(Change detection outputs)

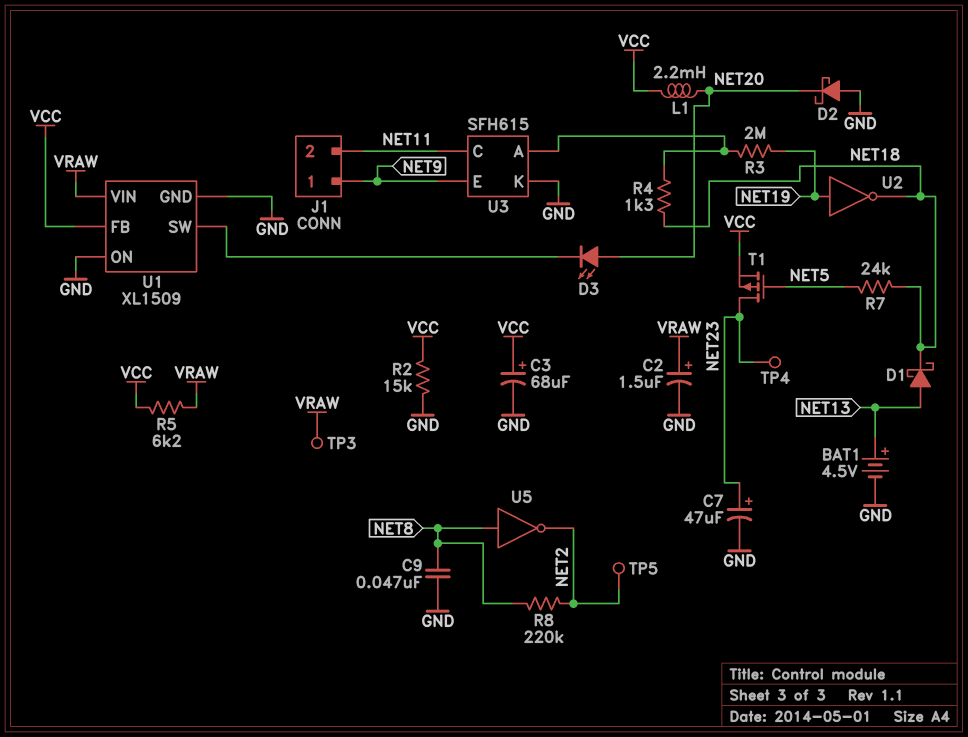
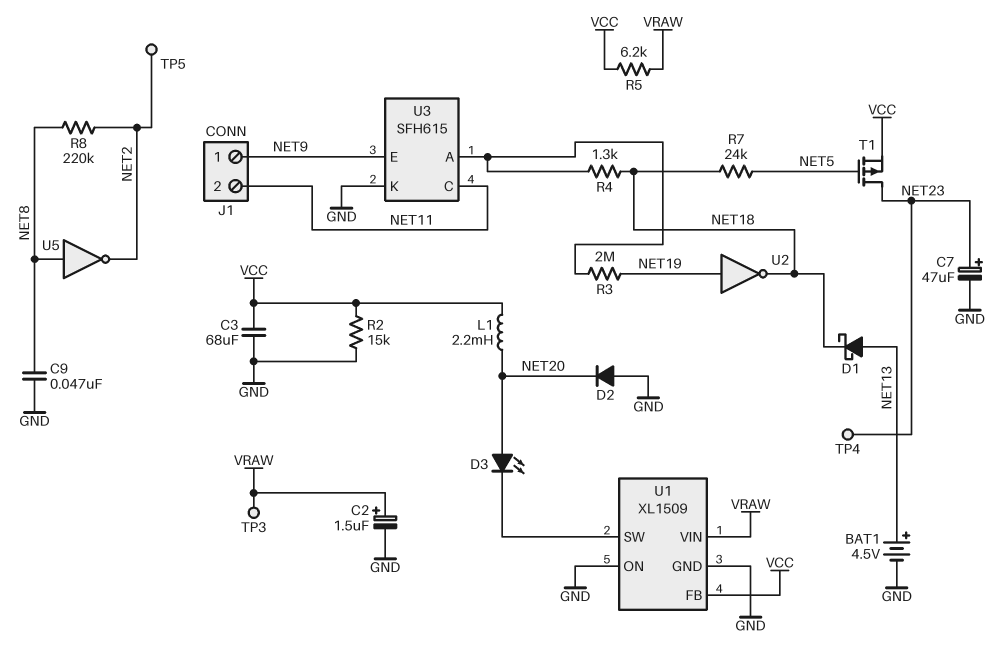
C3: 68uF (plus VCC, minus GND) -> 68uF (GND, VCC)
D2: schottky (A GND, K NET20) -> diode (A GND, K NET20)

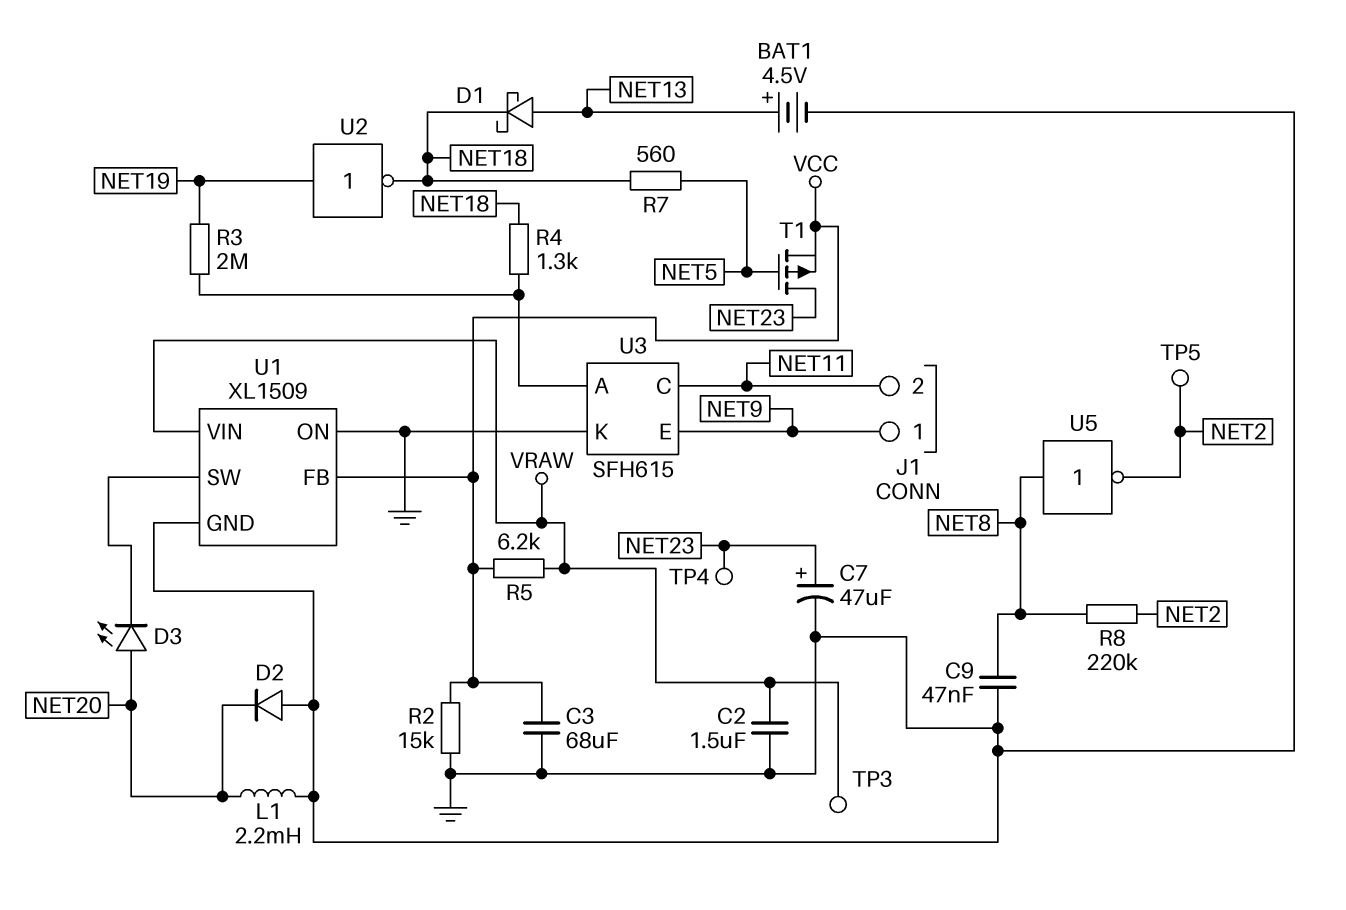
C2: 1.5uF (plus VRAW, minus GND) -> 1.5uF (GND, VRAW)
L1: 2.2mH (NET20, VCC) -> 2.2mH (GND, NET20)
R7: 24k (NET5, NET18) -> 560 (NET5, NET18)

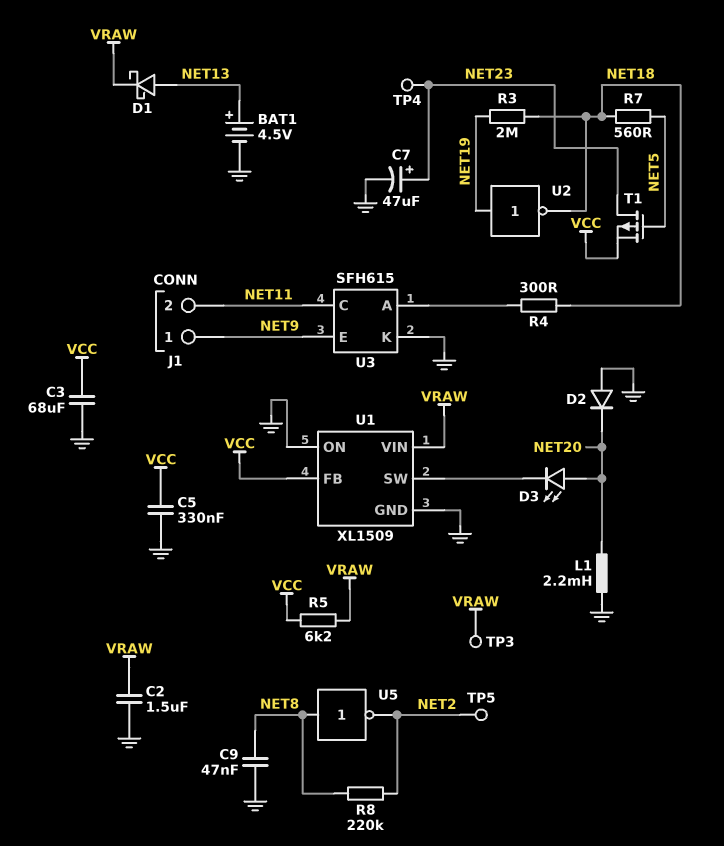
C5: none -> 330nF (GND, VCC)
D1: schottky (A NET13, K NET18) -> schottky (A NET13, K VRAW)
R2: 15k (GND, VCC) -> none
R3: 2M (NET19, U3/A) -> 2M (NET18, NET19)
R4: 1.3k (NET18, U3/A) -> 300 (NET18, U3/A)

WHAT THIS TASK INVOLVES. All that is needed is an exact copy of the entries above, minus the pictures.

RESPONSE TO THE TASK.
C3: 68uF (plus VCC, minus GND) -> 68uF (GND, VCC)
D2: schottky (A GND, K NET20) -> diode (A GND, K NET20)

C2: 1.5uF (plus VRAW, minus GND) -> 1.5uF (GND, VRAW)
L1: 2.2mH (NET20, VCC) -> 2.2mH (GND, NET20)
R7: 24k (NET5, NET18) -> 560 (NET5, NET18)

C5: none -> 330nF (GND, VCC)
D1: schottky (A NET13, K NET18) -> schottky (A NET13, K VRAW)
R2: 15k (GND, VCC) -> none
R3: 2M (NET19, U3/A) -> 2M (NET18, NET19)
R4: 1.3k (NET18, U3/A) -> 300 (NET18, U3/A)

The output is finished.